#### INPUT DATA ####

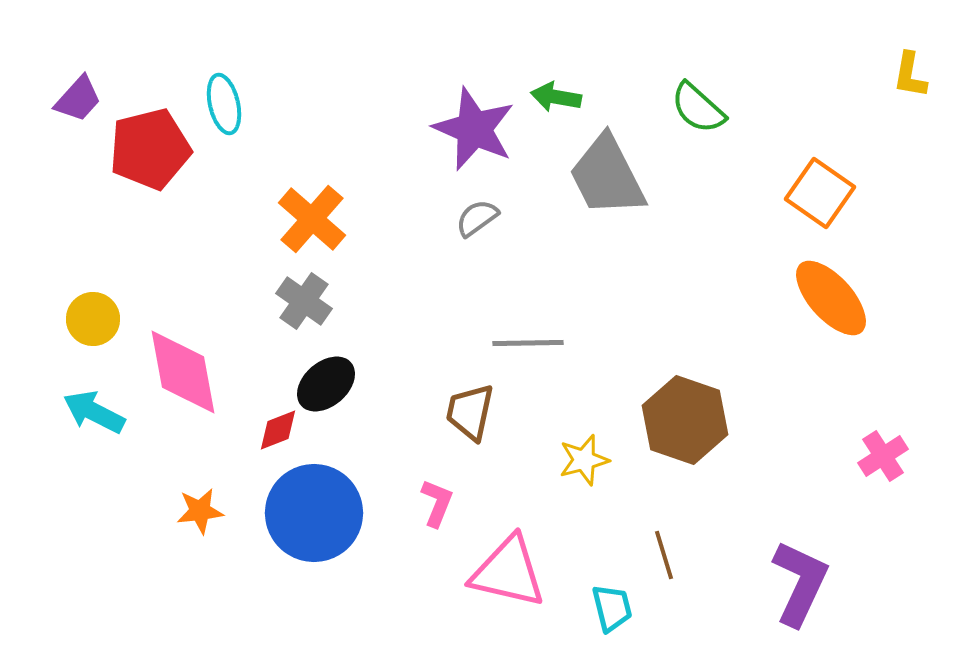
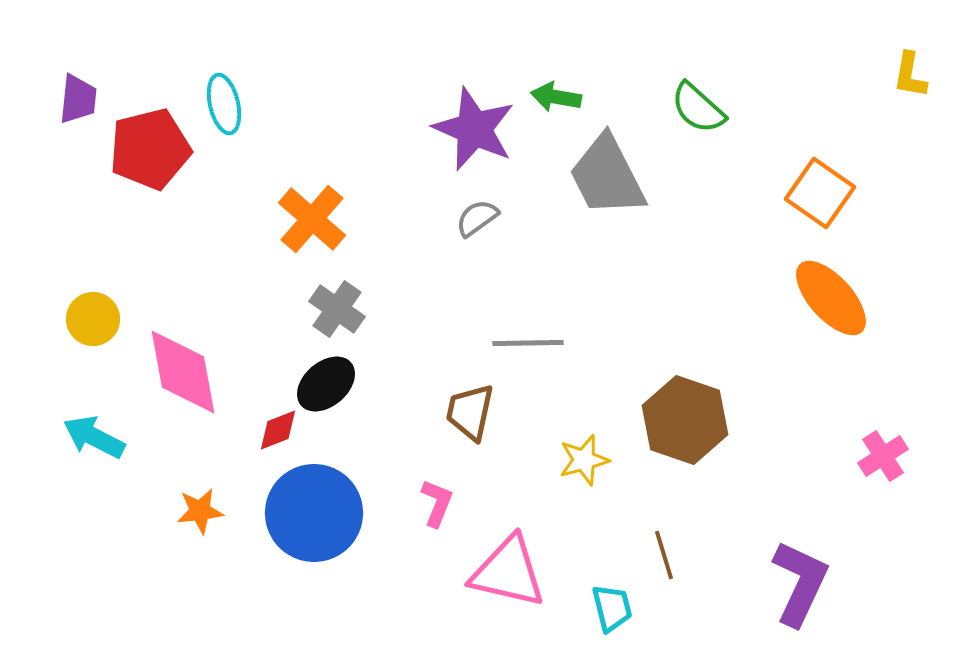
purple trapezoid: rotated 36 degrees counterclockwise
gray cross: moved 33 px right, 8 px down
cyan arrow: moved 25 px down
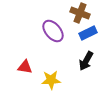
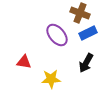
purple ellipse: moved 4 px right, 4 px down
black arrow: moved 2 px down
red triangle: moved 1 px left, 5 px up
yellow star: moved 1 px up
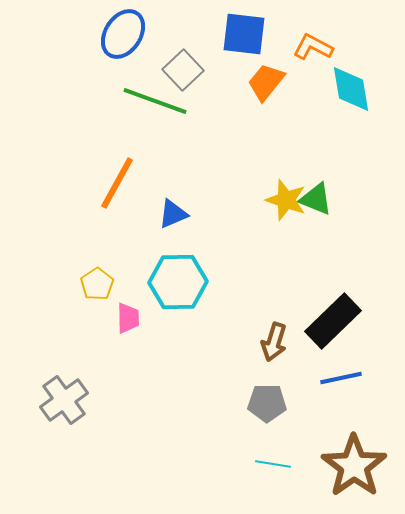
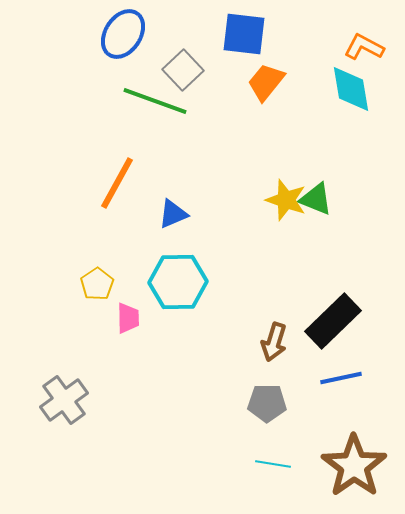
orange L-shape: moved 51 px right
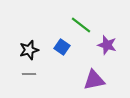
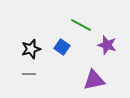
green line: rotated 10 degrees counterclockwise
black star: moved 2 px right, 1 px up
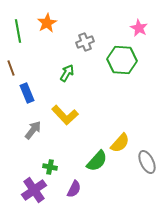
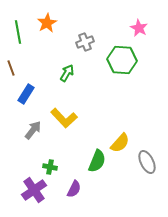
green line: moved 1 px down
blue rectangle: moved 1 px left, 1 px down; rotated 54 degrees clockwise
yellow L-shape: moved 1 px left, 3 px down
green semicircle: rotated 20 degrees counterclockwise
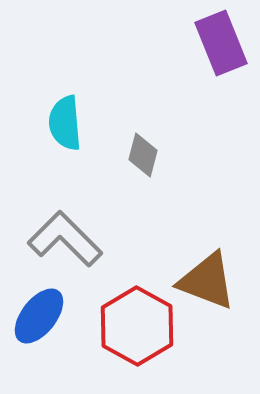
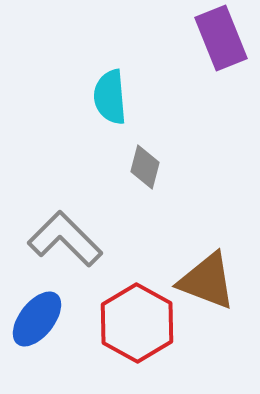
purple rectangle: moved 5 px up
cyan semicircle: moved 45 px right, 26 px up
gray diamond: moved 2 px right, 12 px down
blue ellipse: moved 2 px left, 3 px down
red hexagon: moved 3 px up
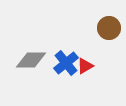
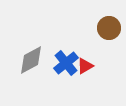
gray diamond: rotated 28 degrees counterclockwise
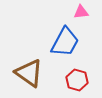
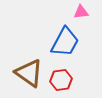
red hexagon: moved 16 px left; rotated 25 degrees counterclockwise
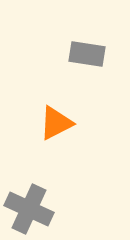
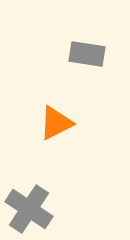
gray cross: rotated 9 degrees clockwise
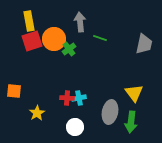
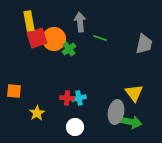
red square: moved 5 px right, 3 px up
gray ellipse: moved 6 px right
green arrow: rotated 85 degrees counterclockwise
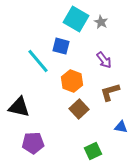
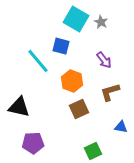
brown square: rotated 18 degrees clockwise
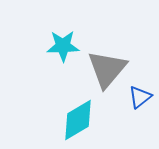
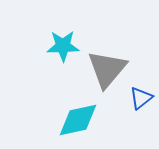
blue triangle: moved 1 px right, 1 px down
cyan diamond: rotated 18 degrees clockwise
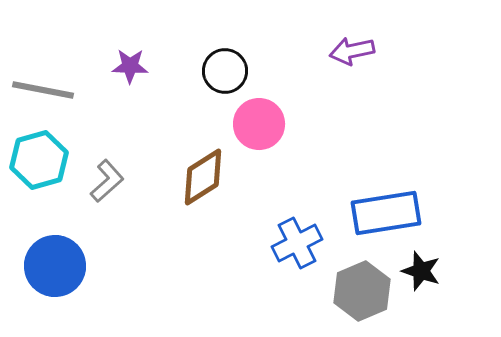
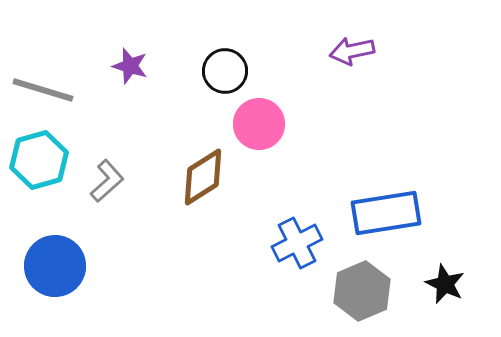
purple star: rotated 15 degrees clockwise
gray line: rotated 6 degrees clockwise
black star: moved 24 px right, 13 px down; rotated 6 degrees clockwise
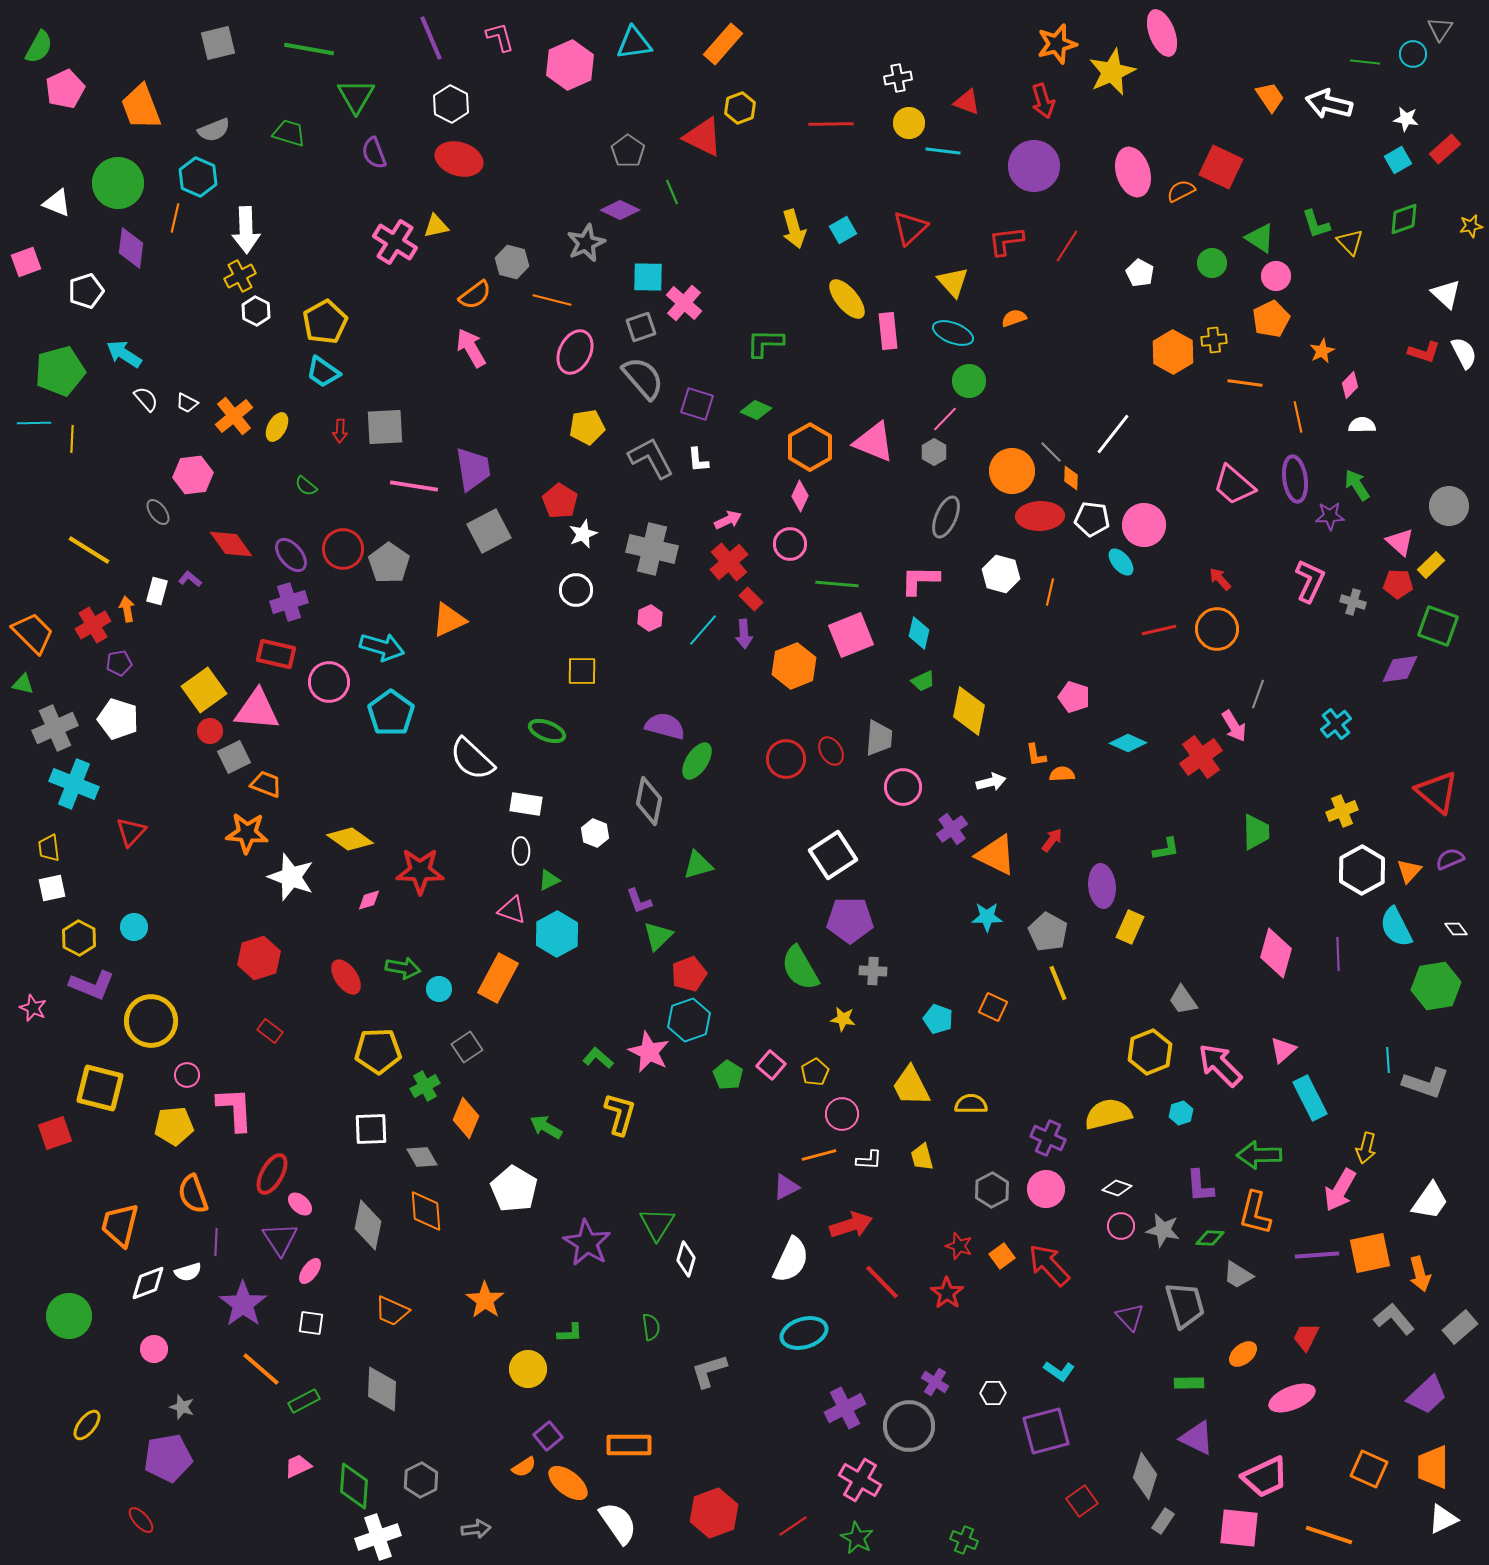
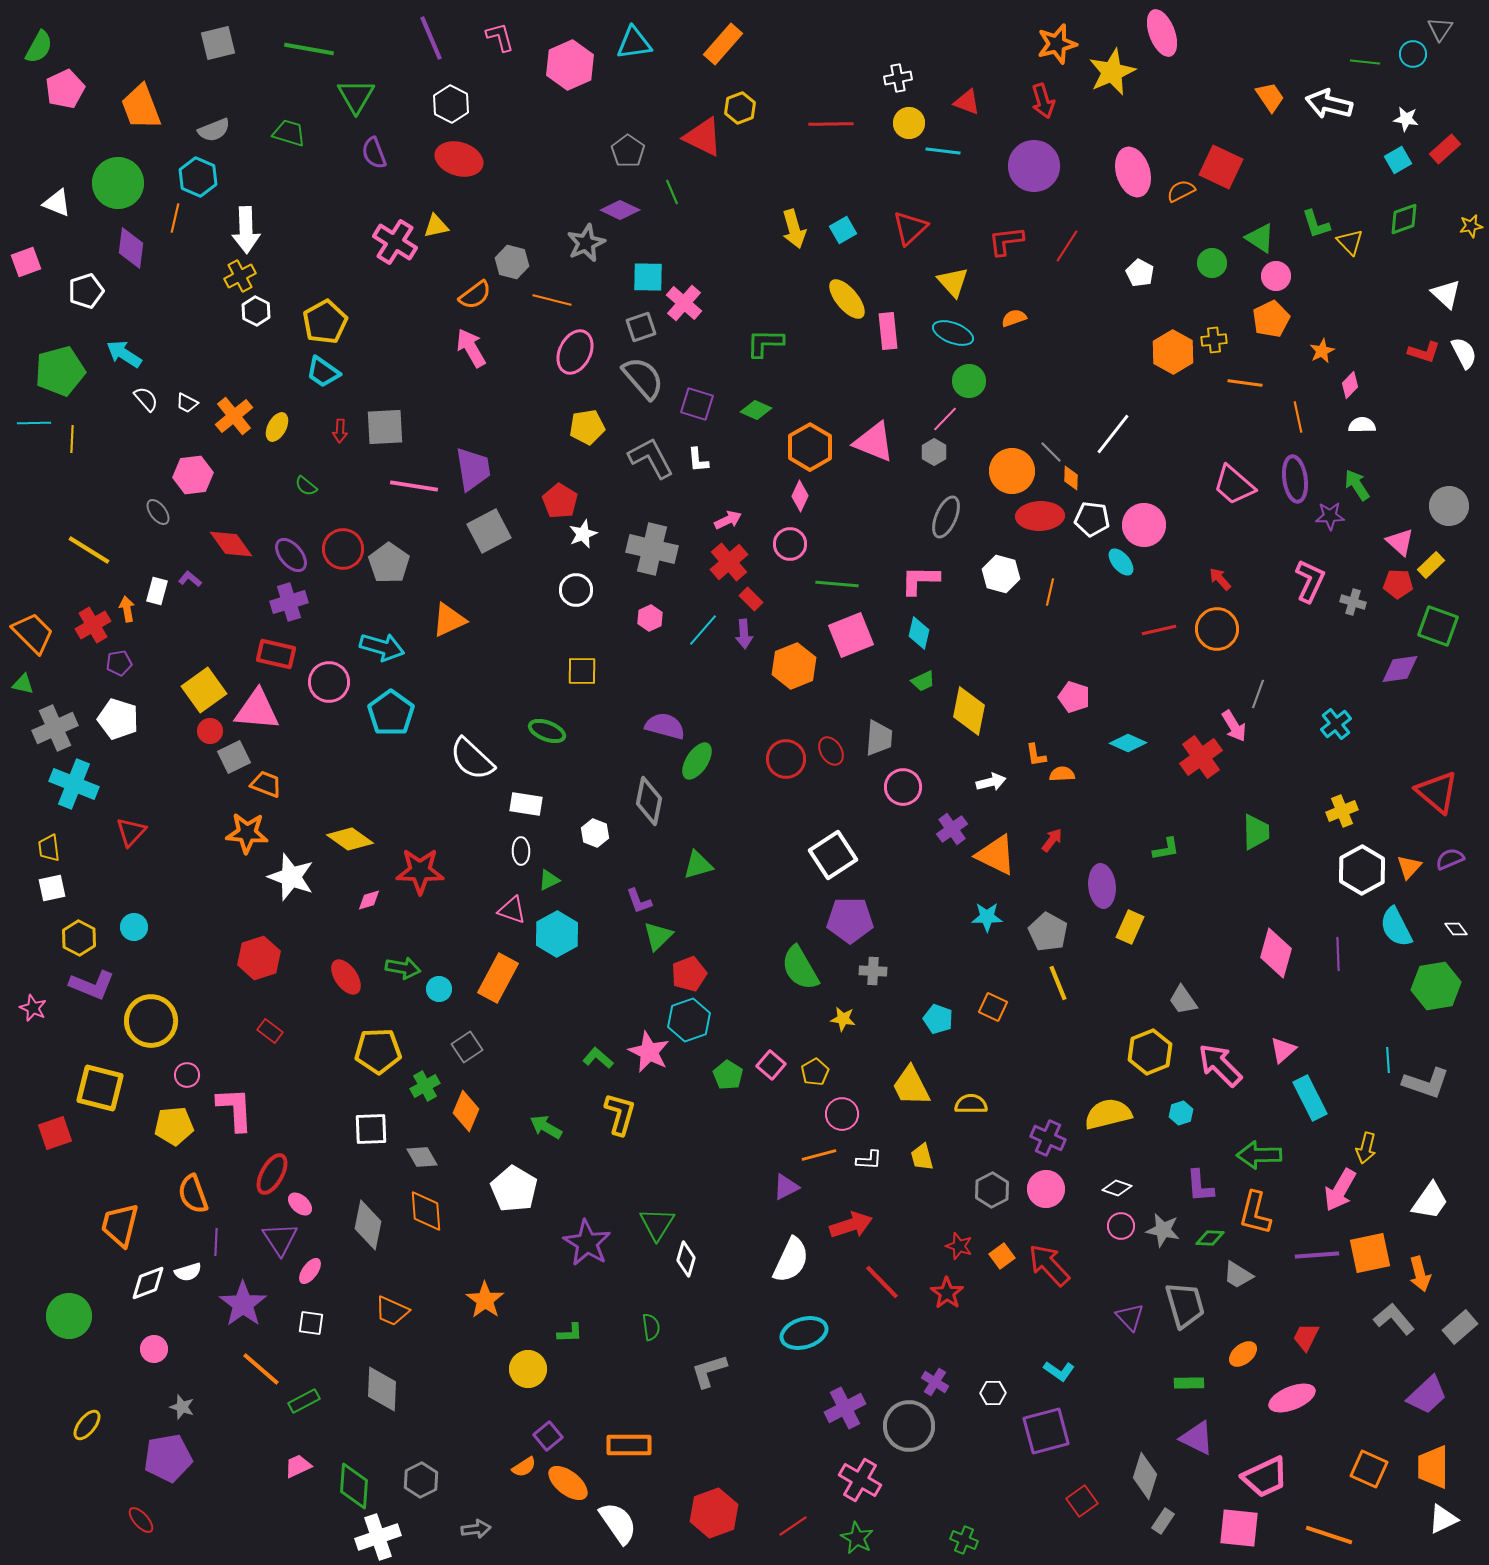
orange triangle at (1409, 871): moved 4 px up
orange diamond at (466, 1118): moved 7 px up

####

EXERCISE DETAILS:
The span to retype runs from the line containing "cyan diamond: rotated 18 degrees clockwise" through the last line of the listing above, both ends included; copy it exactly, without pictures.

RESPONSE:
cyan diamond: rotated 18 degrees clockwise
purple star: rotated 15 degrees clockwise
gray line: rotated 6 degrees clockwise
black star: moved 24 px right, 13 px down; rotated 6 degrees clockwise
orange triangle at (1409, 871): moved 4 px up
orange diamond at (466, 1118): moved 7 px up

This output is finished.